WHAT YOU WILL DO ::
Reproduce the listing below in full and without alteration, apart from its pictures.

DATASET EXTRACT ::
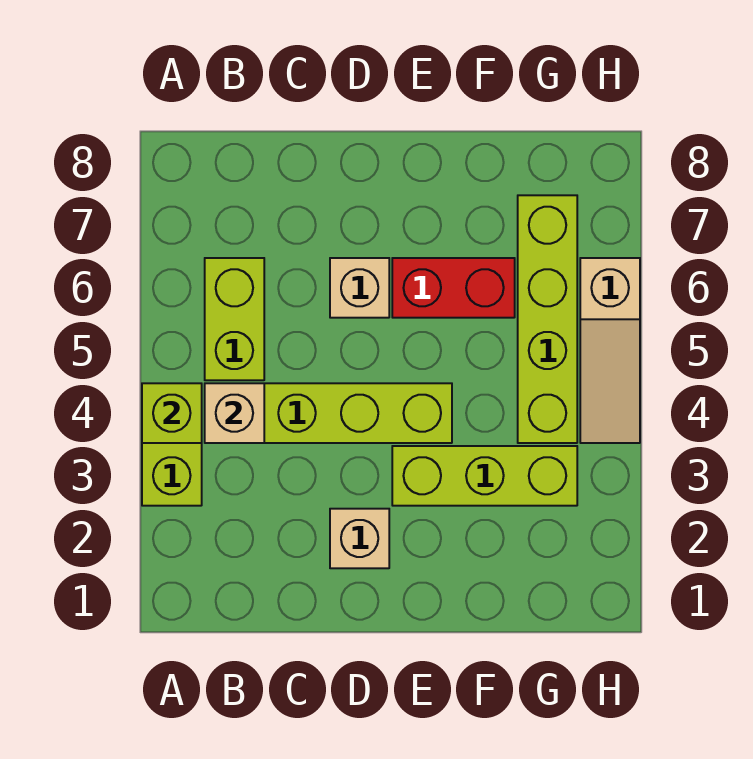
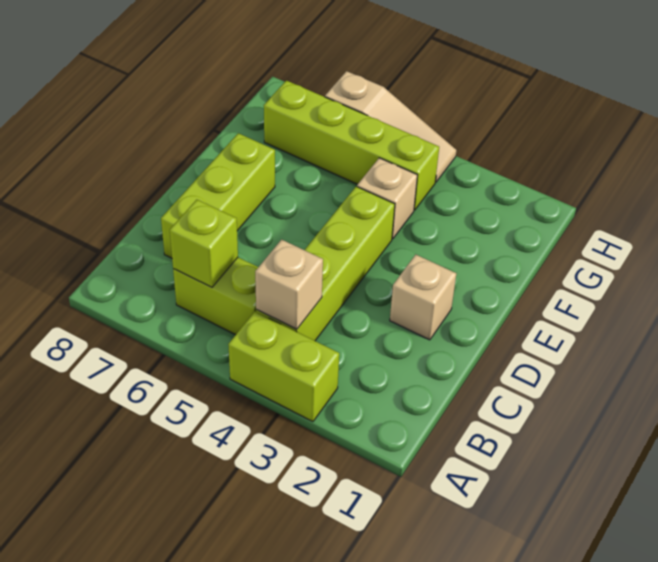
lime brick A4 level 2 -> lime brick B6 level 2
tan brick D6 level 1 -> tan brick F4 level 1
lime brick E3:G3 level 1 -> lime brick C7:E7 level 1
red brick E6:F6 level 1 -> none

RESPONSE BOX ::
lime brick A4 level 2 -> lime brick B6 level 2
tan brick D6 level 1 -> tan brick F4 level 1
lime brick E3:G3 level 1 -> lime brick C7:E7 level 1
red brick E6:F6 level 1 -> none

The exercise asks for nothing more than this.